Input records START

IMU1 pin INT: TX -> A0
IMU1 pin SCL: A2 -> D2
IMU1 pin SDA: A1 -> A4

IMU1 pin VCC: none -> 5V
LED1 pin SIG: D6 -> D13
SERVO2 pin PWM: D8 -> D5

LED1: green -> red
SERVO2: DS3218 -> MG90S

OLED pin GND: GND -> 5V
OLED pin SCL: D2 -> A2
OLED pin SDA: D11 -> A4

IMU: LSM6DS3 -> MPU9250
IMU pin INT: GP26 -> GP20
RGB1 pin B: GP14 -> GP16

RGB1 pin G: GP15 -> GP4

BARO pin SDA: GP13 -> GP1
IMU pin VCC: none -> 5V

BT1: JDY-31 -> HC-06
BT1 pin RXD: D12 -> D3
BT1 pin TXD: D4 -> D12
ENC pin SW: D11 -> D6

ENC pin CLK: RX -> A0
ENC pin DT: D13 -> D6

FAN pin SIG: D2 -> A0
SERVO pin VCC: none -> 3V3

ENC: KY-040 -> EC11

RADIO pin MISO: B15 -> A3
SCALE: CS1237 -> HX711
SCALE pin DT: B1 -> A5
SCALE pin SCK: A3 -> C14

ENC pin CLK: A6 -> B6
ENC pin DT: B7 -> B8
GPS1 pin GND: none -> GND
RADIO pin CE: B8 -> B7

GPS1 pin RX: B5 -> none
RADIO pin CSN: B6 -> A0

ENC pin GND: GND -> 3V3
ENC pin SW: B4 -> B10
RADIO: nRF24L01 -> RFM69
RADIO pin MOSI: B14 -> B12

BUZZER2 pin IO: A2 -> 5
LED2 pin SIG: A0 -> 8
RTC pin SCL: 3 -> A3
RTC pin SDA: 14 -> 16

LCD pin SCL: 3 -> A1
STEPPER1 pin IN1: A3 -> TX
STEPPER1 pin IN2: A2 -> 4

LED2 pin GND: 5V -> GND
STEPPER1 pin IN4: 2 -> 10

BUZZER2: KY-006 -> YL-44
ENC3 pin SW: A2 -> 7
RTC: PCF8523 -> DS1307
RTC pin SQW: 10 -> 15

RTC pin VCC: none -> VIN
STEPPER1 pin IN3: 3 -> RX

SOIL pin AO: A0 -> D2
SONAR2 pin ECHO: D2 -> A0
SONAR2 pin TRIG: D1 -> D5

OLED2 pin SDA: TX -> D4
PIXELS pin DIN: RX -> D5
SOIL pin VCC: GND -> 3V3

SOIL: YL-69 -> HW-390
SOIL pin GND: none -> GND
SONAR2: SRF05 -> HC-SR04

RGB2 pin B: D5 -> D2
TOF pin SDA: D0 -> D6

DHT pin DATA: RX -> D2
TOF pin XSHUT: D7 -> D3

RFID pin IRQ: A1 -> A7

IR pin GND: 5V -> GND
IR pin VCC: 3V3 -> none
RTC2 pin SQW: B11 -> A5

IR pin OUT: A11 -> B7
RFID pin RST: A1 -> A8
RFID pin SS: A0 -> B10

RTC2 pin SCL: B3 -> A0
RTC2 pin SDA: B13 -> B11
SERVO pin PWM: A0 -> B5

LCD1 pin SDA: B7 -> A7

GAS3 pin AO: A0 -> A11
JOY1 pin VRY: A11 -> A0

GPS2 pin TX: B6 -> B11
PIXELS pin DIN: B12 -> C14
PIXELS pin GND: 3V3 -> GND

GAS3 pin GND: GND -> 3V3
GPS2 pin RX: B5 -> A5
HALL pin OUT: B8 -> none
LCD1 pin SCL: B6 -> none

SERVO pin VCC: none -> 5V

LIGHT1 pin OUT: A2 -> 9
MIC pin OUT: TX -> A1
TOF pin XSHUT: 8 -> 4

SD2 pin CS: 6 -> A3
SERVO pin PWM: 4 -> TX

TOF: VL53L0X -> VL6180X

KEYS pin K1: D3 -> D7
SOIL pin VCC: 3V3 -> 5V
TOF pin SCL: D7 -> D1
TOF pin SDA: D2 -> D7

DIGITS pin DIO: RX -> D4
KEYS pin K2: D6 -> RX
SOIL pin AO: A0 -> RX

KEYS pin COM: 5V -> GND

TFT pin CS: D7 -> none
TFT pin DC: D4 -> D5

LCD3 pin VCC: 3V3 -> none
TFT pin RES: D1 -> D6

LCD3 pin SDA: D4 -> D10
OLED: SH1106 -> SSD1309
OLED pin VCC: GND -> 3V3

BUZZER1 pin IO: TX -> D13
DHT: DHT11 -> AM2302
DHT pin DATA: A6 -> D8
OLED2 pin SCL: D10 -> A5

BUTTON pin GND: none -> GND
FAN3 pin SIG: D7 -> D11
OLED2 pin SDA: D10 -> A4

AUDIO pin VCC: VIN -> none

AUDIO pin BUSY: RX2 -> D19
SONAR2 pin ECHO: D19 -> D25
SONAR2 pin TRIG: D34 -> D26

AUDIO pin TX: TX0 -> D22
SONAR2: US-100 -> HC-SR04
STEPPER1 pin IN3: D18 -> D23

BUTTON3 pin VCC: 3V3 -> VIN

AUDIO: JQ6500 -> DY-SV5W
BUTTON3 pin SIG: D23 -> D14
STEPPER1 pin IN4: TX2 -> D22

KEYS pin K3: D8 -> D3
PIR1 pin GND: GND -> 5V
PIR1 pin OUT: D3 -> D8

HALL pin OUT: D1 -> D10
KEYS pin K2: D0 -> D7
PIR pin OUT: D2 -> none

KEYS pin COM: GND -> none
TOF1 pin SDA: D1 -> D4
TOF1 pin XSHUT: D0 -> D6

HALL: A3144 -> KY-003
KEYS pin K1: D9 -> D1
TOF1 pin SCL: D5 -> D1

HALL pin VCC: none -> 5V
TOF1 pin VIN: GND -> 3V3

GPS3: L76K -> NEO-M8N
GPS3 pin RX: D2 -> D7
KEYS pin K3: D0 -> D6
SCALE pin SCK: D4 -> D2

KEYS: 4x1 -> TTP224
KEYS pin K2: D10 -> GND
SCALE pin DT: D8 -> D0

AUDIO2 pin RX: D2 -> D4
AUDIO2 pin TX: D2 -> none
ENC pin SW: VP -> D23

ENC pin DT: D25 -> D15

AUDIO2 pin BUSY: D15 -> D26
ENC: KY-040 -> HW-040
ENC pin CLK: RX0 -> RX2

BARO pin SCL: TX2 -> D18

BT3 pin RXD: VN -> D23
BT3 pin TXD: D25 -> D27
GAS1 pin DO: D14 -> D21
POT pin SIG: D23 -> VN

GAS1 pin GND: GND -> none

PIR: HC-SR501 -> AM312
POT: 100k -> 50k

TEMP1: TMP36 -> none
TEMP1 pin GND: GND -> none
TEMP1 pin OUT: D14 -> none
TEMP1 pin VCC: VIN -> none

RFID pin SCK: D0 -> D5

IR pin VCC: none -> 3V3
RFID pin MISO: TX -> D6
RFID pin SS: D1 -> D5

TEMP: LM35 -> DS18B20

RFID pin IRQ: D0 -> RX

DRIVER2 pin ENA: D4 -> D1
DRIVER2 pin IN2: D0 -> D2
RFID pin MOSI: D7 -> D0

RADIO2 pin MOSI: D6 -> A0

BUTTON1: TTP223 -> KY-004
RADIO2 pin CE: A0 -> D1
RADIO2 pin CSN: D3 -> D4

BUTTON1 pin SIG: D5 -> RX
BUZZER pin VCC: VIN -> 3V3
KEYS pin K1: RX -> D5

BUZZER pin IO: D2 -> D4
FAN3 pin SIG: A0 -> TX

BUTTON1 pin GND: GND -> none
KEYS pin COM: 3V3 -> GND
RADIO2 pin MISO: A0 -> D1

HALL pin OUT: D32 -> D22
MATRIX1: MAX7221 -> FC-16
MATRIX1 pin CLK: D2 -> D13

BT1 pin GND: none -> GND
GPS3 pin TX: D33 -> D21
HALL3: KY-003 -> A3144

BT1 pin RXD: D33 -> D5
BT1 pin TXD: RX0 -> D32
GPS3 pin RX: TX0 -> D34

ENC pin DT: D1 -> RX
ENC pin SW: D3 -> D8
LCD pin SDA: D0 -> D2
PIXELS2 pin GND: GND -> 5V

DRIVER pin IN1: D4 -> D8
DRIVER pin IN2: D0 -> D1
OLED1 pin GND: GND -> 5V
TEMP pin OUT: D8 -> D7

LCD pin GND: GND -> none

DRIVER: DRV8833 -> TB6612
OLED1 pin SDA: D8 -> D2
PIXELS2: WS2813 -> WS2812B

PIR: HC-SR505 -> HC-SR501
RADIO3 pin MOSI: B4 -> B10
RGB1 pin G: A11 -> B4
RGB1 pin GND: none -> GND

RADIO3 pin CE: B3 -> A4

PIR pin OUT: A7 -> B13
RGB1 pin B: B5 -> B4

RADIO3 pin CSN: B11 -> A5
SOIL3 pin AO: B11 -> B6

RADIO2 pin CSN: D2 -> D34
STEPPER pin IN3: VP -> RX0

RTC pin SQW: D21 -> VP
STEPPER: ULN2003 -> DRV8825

Input records END

◆ Aim of the task
Only the lines above from the line with "SCALE: CS1237 -> HX711" to the line with "STEPPER1 pin IN2: A2 -> 4", those two lines included, should be reproduced exactly.

◆ Response below
SCALE: CS1237 -> HX711
SCALE pin DT: B1 -> A5
SCALE pin SCK: A3 -> C14

ENC pin CLK: A6 -> B6
ENC pin DT: B7 -> B8
GPS1 pin GND: none -> GND
RADIO pin CE: B8 -> B7

GPS1 pin RX: B5 -> none
RADIO pin CSN: B6 -> A0

ENC pin GND: GND -> 3V3
ENC pin SW: B4 -> B10
RADIO: nRF24L01 -> RFM69
RADIO pin MOSI: B14 -> B12

BUZZER2 pin IO: A2 -> 5
LED2 pin SIG: A0 -> 8
RTC pin SCL: 3 -> A3
RTC pin SDA: 14 -> 16

LCD pin SCL: 3 -> A1
STEPPER1 pin IN1: A3 -> TX
STEPPER1 pin IN2: A2 -> 4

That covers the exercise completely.